## [Activity]
Copy exactly the lines of the records below, and only those lines, beginning with the line that contains "(149, 323) = (324, 176): white" and ending with the line that contains "camera: 15 degrees right, 5 degrees down".

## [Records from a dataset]
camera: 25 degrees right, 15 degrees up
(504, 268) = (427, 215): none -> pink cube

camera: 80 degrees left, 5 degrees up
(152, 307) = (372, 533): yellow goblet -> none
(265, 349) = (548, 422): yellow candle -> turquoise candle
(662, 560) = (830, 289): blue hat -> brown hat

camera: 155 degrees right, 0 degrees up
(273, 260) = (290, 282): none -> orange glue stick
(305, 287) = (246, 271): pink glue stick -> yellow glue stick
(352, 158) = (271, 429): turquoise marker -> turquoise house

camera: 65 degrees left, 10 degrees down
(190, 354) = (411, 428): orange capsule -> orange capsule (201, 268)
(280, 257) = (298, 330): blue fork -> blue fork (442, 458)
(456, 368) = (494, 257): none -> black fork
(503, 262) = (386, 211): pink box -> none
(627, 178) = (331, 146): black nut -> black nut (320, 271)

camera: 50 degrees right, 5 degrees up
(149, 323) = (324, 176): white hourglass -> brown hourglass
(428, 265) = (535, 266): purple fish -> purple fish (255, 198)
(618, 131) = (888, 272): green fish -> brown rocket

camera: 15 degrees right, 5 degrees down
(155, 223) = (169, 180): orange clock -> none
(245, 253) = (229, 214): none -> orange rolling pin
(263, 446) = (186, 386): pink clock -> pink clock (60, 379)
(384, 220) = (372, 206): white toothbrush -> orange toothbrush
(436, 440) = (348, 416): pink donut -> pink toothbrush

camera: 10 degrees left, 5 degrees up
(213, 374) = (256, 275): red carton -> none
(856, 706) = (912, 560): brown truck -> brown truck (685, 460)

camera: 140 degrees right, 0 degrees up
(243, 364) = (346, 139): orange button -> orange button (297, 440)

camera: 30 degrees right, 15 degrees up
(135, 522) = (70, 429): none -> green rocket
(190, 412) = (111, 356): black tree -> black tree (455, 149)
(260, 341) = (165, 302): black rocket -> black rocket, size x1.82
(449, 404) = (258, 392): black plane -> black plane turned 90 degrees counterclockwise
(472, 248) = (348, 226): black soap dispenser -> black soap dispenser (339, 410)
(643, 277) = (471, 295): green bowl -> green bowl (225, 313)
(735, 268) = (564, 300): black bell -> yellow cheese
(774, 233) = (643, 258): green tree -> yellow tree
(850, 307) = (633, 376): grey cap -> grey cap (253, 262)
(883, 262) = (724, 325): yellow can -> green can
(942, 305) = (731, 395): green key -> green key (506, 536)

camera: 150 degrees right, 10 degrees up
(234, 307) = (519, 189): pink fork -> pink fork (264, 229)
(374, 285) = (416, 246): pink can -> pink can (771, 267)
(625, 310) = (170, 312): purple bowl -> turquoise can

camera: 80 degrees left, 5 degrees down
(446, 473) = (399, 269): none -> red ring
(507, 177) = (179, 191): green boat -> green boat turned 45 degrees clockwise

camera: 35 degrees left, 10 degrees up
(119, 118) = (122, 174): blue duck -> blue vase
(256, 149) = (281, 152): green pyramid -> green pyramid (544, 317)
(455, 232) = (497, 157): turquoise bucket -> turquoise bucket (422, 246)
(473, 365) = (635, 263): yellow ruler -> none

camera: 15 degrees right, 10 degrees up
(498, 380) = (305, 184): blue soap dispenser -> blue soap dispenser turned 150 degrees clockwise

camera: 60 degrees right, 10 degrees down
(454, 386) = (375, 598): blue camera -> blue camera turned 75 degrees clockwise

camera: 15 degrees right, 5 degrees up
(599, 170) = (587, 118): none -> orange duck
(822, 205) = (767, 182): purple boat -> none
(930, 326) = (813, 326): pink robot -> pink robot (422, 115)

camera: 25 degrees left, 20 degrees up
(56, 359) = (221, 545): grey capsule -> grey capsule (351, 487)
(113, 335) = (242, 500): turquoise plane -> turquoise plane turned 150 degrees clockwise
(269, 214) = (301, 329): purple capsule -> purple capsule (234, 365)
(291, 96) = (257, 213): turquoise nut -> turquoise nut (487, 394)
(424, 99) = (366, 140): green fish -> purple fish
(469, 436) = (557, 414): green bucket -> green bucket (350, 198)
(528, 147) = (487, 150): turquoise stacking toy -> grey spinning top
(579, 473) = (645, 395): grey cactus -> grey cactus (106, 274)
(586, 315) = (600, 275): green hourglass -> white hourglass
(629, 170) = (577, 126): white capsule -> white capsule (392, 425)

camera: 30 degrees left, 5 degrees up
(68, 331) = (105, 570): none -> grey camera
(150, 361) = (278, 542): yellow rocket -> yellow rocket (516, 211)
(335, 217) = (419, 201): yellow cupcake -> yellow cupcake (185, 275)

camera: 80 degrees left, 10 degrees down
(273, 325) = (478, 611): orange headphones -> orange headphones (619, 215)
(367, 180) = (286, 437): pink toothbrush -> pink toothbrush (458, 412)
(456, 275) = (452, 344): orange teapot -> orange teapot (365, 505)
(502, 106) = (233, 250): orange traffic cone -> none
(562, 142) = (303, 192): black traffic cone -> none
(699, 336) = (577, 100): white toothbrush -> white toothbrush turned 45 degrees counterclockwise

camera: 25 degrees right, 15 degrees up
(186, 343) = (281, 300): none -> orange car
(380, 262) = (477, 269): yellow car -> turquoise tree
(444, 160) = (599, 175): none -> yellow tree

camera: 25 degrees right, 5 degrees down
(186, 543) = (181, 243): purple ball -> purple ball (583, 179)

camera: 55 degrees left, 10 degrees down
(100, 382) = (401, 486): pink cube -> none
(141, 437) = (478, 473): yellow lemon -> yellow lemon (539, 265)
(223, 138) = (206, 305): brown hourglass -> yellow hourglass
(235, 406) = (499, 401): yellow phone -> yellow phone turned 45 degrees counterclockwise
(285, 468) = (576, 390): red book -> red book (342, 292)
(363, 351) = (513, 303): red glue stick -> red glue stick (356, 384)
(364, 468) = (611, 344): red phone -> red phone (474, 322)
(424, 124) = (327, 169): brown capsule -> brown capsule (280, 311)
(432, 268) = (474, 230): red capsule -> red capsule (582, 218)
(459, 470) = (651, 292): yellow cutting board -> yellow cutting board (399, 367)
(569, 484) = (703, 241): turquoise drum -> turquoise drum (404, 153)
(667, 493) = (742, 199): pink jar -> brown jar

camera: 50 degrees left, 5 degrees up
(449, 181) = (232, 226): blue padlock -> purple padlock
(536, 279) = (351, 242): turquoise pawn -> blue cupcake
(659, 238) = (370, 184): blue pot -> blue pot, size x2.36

## [Response box]
(149, 323) = (324, 176): white hourglass -> brown hourglass
(428, 265) = (535, 266): purple fish -> purple fish (255, 198)
(618, 131) = (888, 272): green fish -> brown rocket

camera: 15 degrees right, 5 degrees down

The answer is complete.